> **Task details**
Reproduce the data below in full and to the letter, images excepted.

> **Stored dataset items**
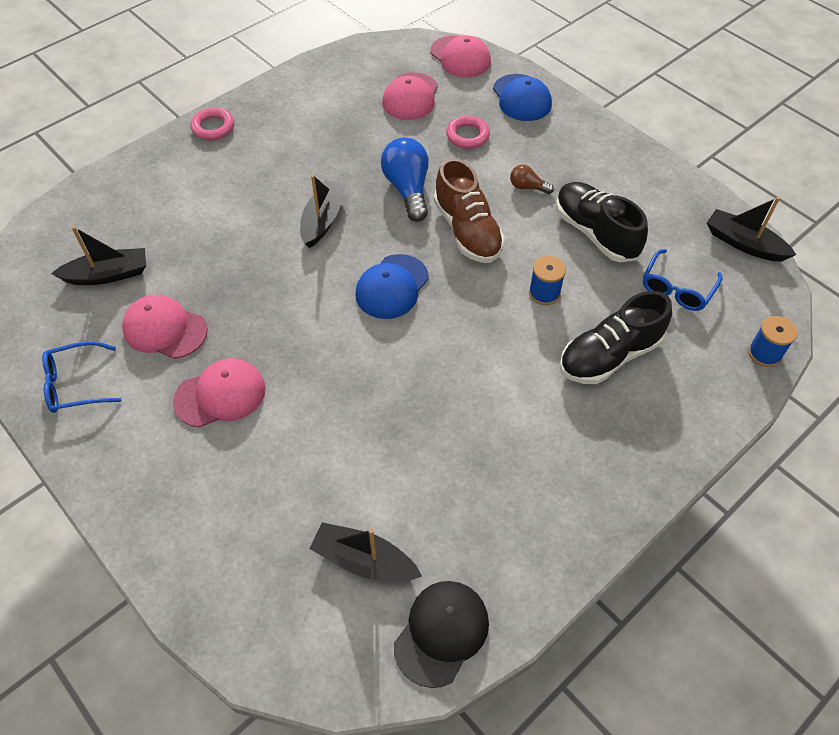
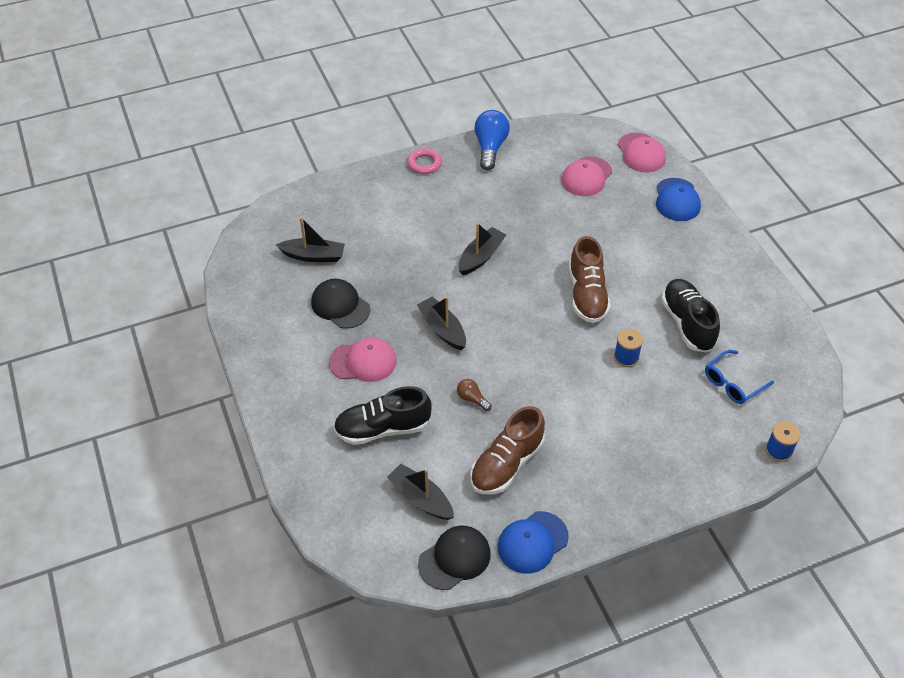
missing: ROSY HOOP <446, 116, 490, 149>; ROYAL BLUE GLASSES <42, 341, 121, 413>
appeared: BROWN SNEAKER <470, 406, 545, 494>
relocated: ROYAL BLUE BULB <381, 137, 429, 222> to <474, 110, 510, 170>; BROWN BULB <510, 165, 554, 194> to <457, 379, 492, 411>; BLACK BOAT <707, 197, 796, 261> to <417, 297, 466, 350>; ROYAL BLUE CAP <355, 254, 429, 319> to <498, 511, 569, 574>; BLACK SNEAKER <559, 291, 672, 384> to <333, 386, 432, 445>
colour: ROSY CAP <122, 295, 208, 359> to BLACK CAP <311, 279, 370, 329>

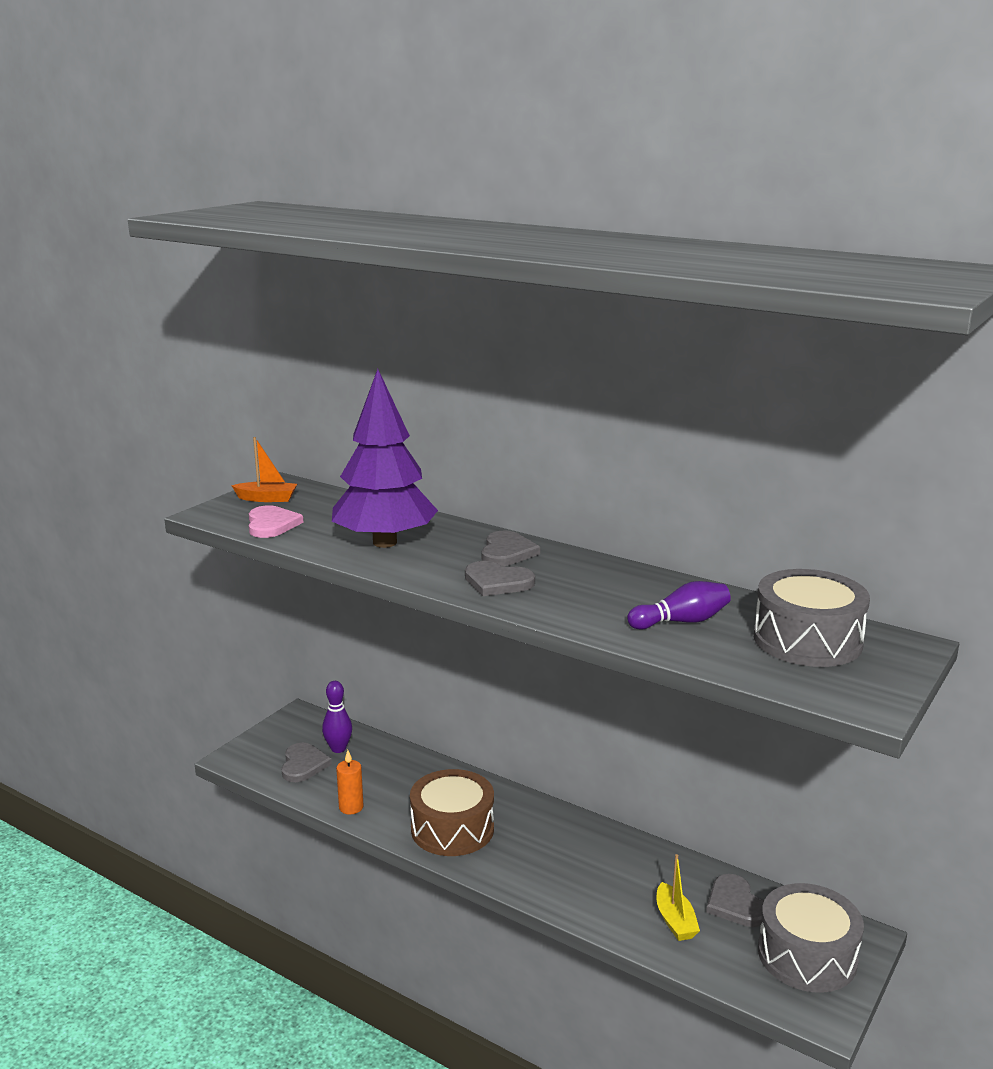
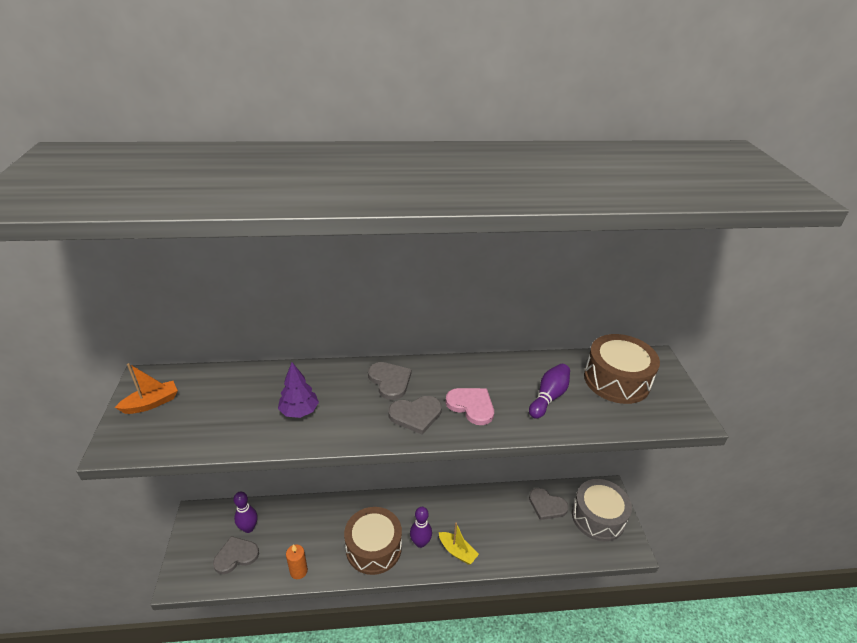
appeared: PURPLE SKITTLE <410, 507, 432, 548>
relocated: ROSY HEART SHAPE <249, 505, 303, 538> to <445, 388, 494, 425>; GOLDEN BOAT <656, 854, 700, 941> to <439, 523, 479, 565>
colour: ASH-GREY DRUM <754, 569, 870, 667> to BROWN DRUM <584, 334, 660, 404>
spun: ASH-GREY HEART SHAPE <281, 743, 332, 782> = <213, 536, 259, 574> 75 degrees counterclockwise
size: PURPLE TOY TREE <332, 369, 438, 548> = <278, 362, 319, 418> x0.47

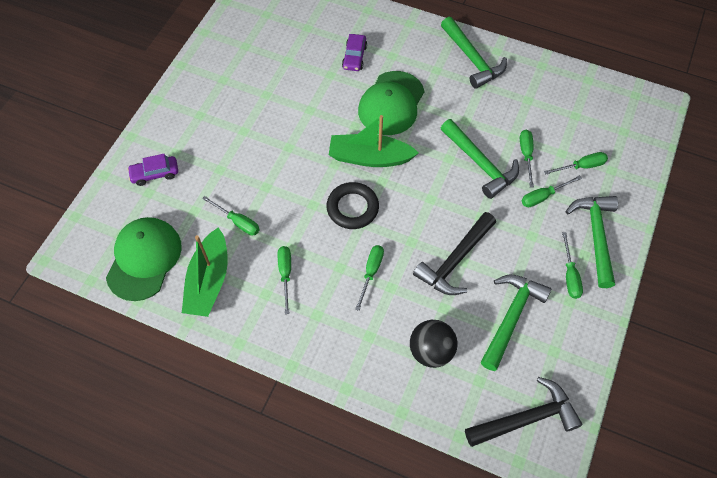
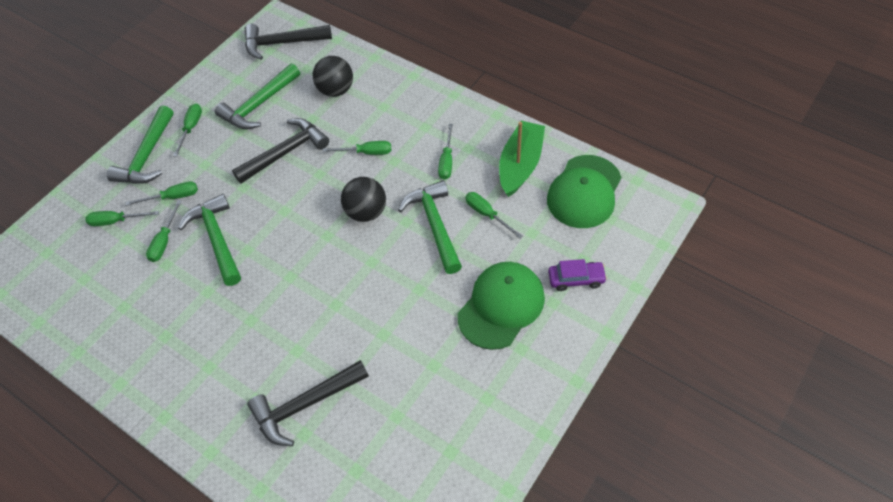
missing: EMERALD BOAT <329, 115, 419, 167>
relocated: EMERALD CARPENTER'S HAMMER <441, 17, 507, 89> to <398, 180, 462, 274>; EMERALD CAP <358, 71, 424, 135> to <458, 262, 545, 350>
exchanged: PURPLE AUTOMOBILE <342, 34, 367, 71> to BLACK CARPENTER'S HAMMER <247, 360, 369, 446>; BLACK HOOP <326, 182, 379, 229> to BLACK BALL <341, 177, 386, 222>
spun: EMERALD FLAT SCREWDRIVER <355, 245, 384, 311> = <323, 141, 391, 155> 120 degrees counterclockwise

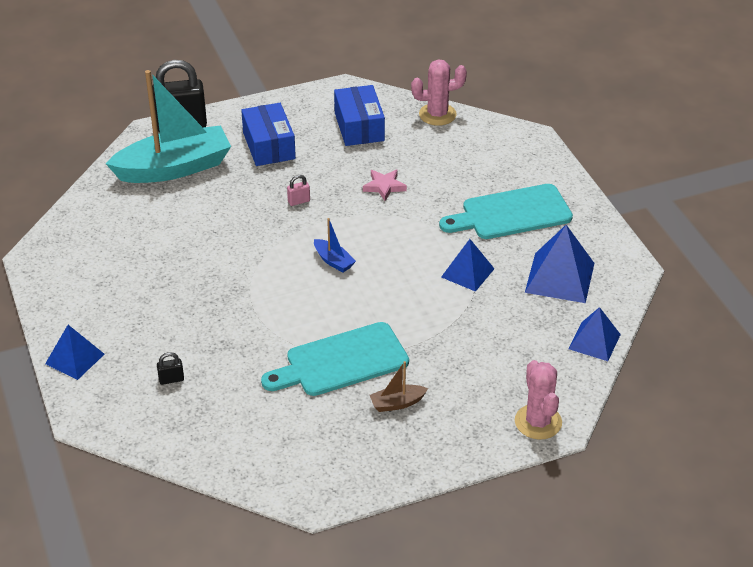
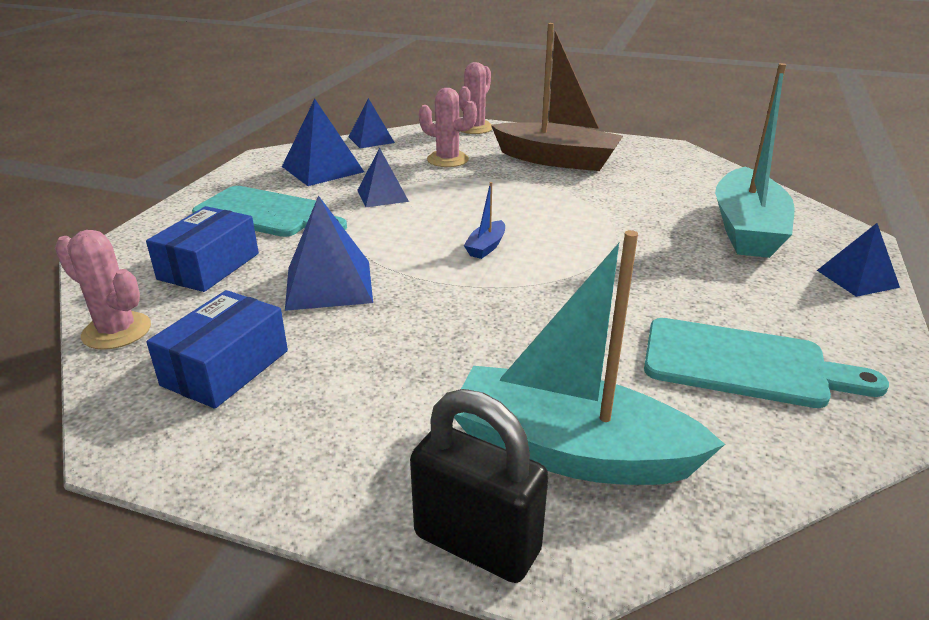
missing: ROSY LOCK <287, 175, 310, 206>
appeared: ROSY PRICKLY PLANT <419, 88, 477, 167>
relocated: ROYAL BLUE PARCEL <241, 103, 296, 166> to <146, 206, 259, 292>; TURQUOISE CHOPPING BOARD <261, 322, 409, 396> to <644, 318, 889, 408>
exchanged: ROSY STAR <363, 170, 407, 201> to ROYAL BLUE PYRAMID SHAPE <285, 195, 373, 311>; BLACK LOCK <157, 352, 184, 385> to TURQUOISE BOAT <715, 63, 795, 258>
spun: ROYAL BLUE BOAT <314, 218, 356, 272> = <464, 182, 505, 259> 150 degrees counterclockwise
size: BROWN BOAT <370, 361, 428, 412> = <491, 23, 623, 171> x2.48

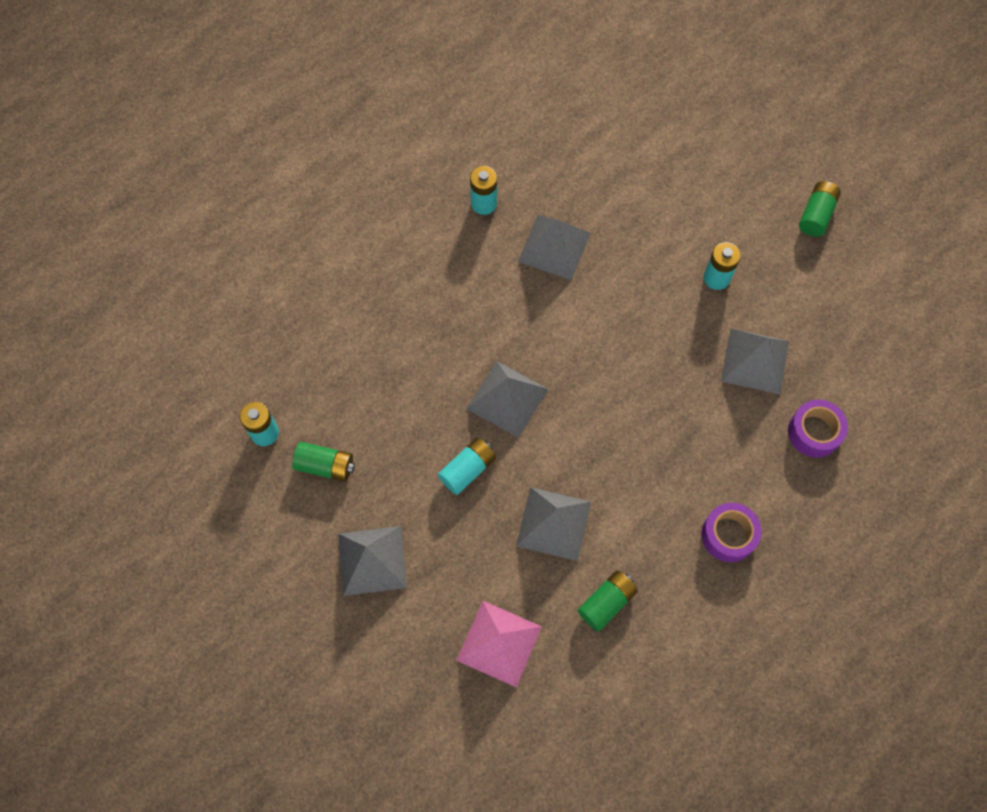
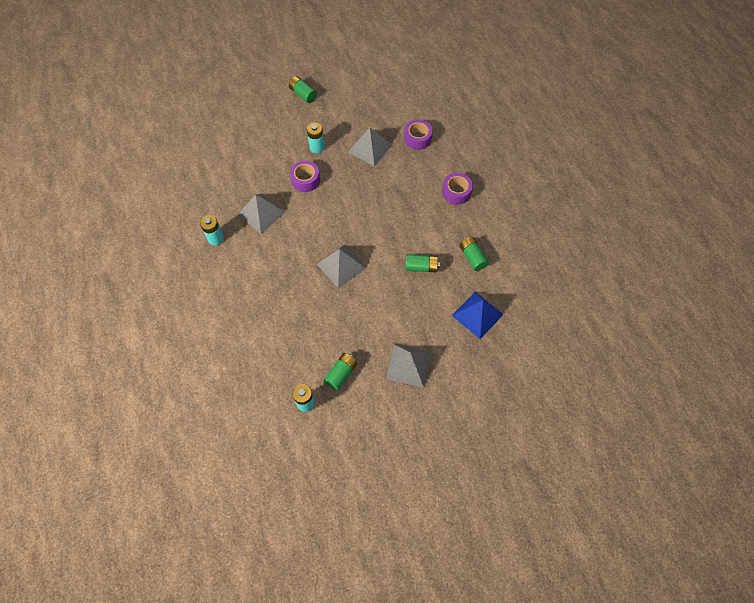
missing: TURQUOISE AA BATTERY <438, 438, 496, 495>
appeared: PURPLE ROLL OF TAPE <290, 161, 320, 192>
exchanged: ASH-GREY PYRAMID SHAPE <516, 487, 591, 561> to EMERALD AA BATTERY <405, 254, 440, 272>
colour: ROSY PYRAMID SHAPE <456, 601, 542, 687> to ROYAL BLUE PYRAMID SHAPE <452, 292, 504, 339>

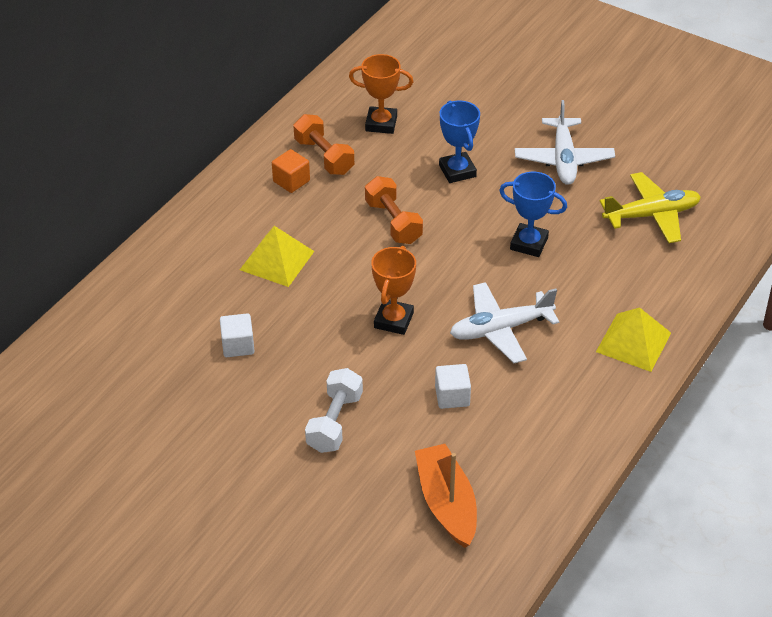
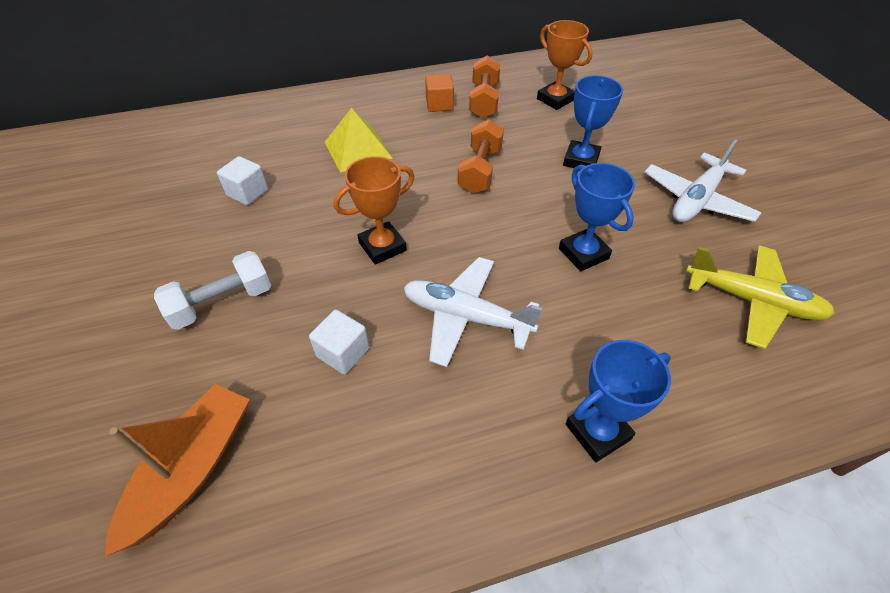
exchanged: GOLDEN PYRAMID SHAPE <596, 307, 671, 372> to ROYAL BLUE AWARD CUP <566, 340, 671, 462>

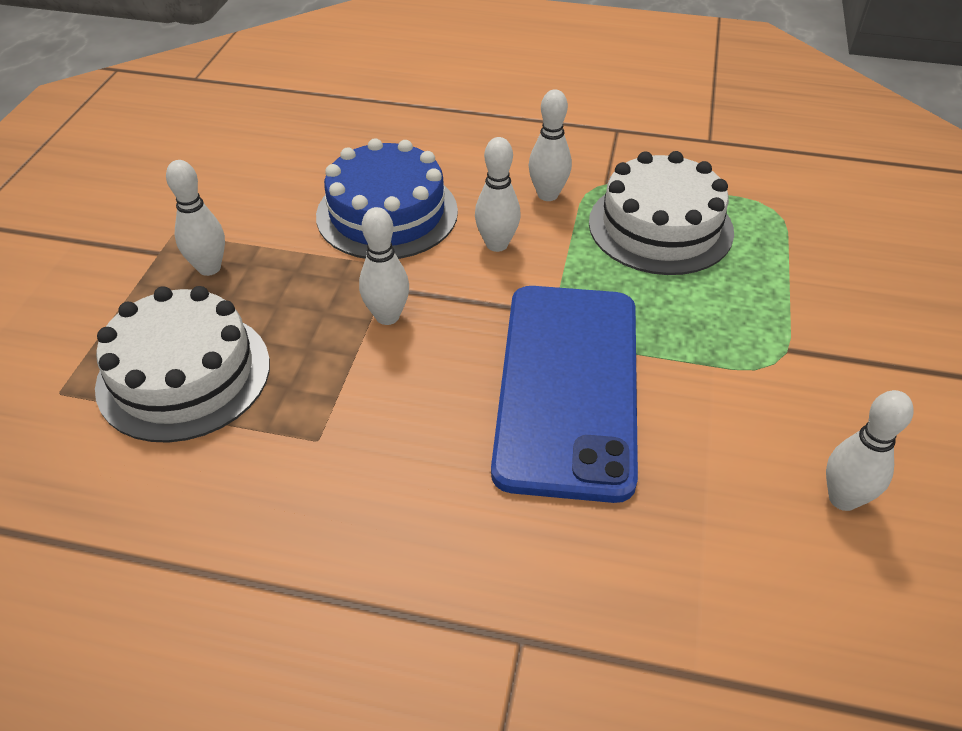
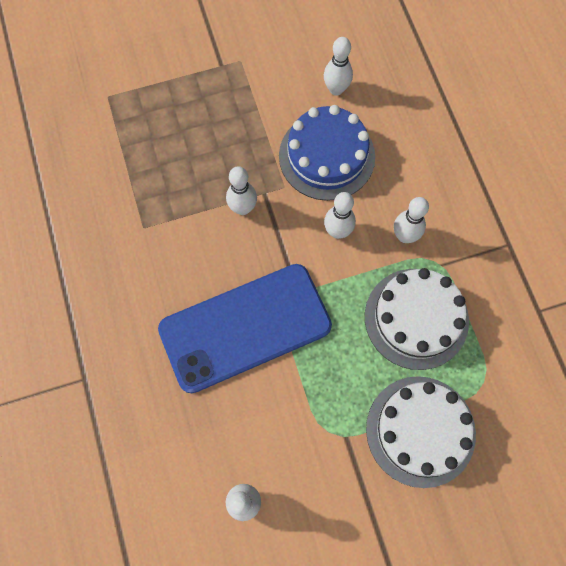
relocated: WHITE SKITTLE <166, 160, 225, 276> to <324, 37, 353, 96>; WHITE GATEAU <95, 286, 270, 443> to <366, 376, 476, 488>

> **Reply to the task**
missing: ROSY HOOP <446, 116, 490, 149>; ROYAL BLUE GLASSES <42, 341, 121, 413>
appeared: BROWN SNEAKER <470, 406, 545, 494>
relocated: ROYAL BLUE BULB <381, 137, 429, 222> to <474, 110, 510, 170>; BROWN BULB <510, 165, 554, 194> to <457, 379, 492, 411>; BLACK BOAT <707, 197, 796, 261> to <417, 297, 466, 350>; ROYAL BLUE CAP <355, 254, 429, 319> to <498, 511, 569, 574>; BLACK SNEAKER <559, 291, 672, 384> to <333, 386, 432, 445>
colour: ROSY CAP <122, 295, 208, 359> to BLACK CAP <311, 279, 370, 329>

appeared: PURPLE SKITTLE <410, 507, 432, 548>
relocated: ROSY HEART SHAPE <249, 505, 303, 538> to <445, 388, 494, 425>; GOLDEN BOAT <656, 854, 700, 941> to <439, 523, 479, 565>
colour: ASH-GREY DRUM <754, 569, 870, 667> to BROWN DRUM <584, 334, 660, 404>
spun: ASH-GREY HEART SHAPE <281, 743, 332, 782> = <213, 536, 259, 574> 75 degrees counterclockwise
size: PURPLE TOY TREE <332, 369, 438, 548> = <278, 362, 319, 418> x0.47

missing: EMERALD BOAT <329, 115, 419, 167>
relocated: EMERALD CARPENTER'S HAMMER <441, 17, 507, 89> to <398, 180, 462, 274>; EMERALD CAP <358, 71, 424, 135> to <458, 262, 545, 350>
exchanged: PURPLE AUTOMOBILE <342, 34, 367, 71> to BLACK CARPENTER'S HAMMER <247, 360, 369, 446>; BLACK HOOP <326, 182, 379, 229> to BLACK BALL <341, 177, 386, 222>
spun: EMERALD FLAT SCREWDRIVER <355, 245, 384, 311> = <323, 141, 391, 155> 120 degrees counterclockwise

missing: ROSY LOCK <287, 175, 310, 206>
appeared: ROSY PRICKLY PLANT <419, 88, 477, 167>
relocated: ROYAL BLUE PARCEL <241, 103, 296, 166> to <146, 206, 259, 292>; TURQUOISE CHOPPING BOARD <261, 322, 409, 396> to <644, 318, 889, 408>
exchanged: ROSY STAR <363, 170, 407, 201> to ROYAL BLUE PYRAMID SHAPE <285, 195, 373, 311>; BLACK LOCK <157, 352, 184, 385> to TURQUOISE BOAT <715, 63, 795, 258>
spun: ROYAL BLUE BOAT <314, 218, 356, 272> = <464, 182, 505, 259> 150 degrees counterclockwise
size: BROWN BOAT <370, 361, 428, 412> = <491, 23, 623, 171> x2.48

missing: TURQUOISE AA BATTERY <438, 438, 496, 495>
appeared: PURPLE ROLL OF TAPE <290, 161, 320, 192>
exchanged: ASH-GREY PYRAMID SHAPE <516, 487, 591, 561> to EMERALD AA BATTERY <405, 254, 440, 272>
colour: ROSY PYRAMID SHAPE <456, 601, 542, 687> to ROYAL BLUE PYRAMID SHAPE <452, 292, 504, 339>

exchanged: GOLDEN PYRAMID SHAPE <596, 307, 671, 372> to ROYAL BLUE AWARD CUP <566, 340, 671, 462>

relocated: WHITE SKITTLE <166, 160, 225, 276> to <324, 37, 353, 96>; WHITE GATEAU <95, 286, 270, 443> to <366, 376, 476, 488>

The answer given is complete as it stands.